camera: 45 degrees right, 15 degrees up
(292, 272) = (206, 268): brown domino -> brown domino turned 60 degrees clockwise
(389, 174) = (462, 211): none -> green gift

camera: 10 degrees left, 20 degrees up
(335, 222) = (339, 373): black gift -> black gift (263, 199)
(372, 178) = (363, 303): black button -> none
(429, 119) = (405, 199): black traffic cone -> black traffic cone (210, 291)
---
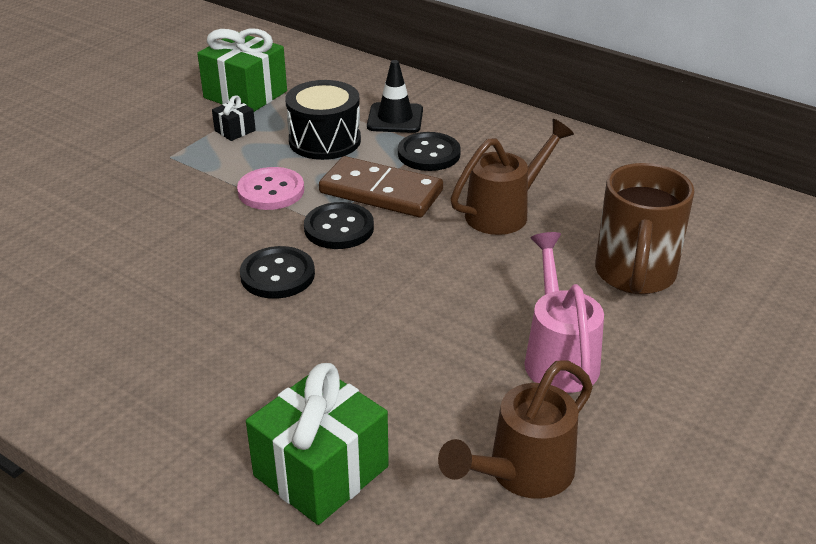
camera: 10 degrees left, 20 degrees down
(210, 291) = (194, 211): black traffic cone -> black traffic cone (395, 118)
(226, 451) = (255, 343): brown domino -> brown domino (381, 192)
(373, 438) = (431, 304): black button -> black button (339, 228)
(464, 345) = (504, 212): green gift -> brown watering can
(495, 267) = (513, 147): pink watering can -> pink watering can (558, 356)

→ **Task directions**: Give back exactly the lines above starting at the line where "(210, 291) = (194, 211): black" appears and ending at the line where "(495, 267) = (513, 147): pink" appears, both included, with no other lines.

→ **Output below**:
(210, 291) = (194, 211): black traffic cone -> black traffic cone (395, 118)
(226, 451) = (255, 343): brown domino -> brown domino (381, 192)
(373, 438) = (431, 304): black button -> black button (339, 228)
(464, 345) = (504, 212): green gift -> brown watering can
(495, 267) = (513, 147): pink watering can -> pink watering can (558, 356)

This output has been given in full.